Shape state change listings
§ §

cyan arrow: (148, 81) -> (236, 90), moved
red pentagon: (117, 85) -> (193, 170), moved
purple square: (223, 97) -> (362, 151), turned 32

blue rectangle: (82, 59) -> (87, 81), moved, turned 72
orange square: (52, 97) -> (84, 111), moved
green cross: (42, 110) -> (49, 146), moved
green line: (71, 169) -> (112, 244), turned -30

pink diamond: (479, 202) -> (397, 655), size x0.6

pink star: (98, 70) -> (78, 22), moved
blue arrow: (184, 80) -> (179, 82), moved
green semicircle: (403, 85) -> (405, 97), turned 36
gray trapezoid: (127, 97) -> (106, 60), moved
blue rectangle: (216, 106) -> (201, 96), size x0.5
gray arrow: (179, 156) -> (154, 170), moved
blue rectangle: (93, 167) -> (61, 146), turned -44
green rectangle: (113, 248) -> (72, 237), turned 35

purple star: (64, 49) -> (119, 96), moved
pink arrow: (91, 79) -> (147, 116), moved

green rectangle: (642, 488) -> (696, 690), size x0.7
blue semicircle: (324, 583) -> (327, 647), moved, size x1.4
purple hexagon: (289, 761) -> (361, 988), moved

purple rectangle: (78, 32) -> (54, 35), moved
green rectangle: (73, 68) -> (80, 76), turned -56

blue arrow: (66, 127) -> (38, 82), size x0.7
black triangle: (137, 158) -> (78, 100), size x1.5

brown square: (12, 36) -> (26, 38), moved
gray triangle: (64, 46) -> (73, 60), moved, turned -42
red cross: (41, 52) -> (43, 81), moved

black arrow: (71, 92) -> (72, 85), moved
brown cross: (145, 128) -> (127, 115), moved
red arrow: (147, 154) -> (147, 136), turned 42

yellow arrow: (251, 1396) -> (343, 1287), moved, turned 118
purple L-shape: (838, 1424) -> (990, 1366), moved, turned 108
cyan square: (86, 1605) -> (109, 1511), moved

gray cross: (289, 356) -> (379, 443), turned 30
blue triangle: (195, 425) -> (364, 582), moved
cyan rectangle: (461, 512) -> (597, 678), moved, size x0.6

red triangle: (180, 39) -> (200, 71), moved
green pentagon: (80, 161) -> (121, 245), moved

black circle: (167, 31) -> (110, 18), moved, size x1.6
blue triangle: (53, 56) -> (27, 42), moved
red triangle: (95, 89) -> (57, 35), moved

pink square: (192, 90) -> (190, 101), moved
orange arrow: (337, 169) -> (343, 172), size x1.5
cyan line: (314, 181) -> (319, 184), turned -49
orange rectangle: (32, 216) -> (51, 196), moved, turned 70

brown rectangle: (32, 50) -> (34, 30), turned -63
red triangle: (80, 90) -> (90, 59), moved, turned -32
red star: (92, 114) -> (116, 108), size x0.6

§ §

**ASSIGNMENT**
A single number is the whole answer: the tally of lines above that contain "star".

**ANSWER SPACE**
3